• _WHAT THE TASK ASKS_:
The count of lines below that include the string "disappeared" is the whole answer.

*****

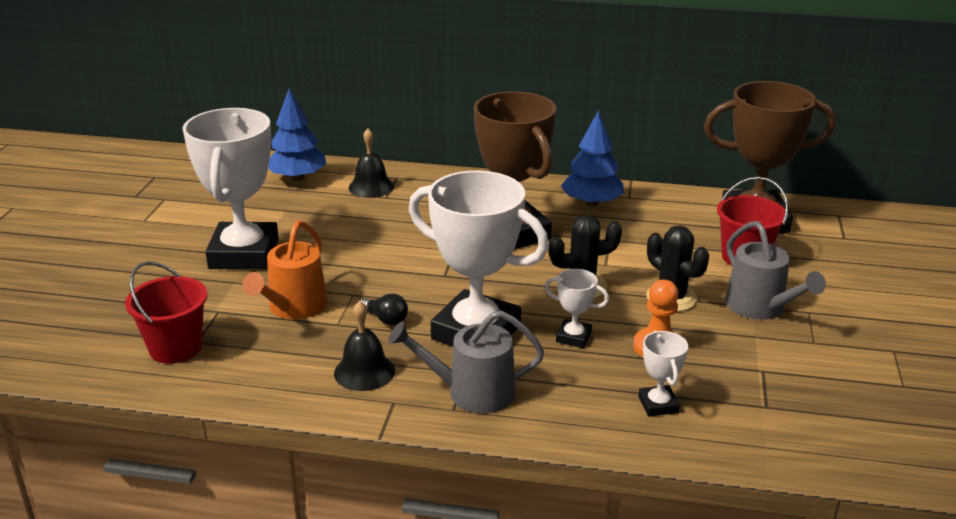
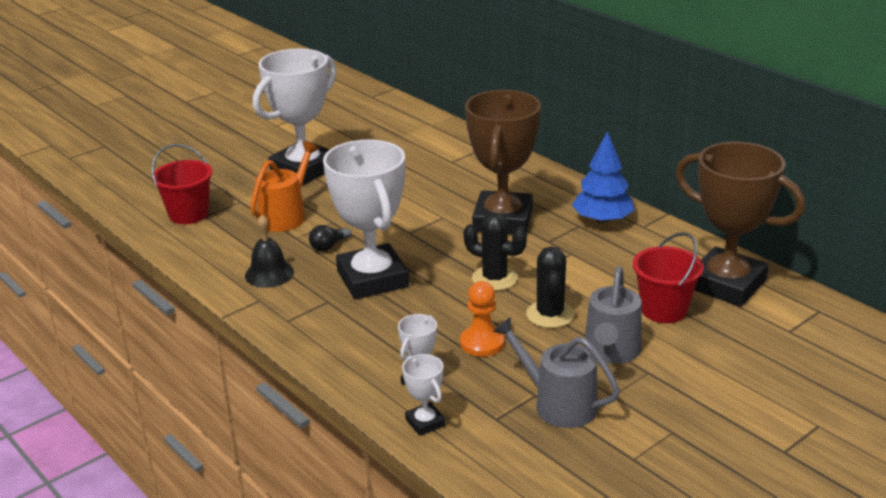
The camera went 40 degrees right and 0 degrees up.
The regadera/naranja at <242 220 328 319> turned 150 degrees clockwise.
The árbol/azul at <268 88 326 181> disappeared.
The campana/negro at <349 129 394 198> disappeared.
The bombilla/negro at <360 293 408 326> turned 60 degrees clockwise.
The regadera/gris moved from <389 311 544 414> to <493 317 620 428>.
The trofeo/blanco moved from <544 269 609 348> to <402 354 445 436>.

*****

• _SOLUTION TO THIS EXERCISE_:
2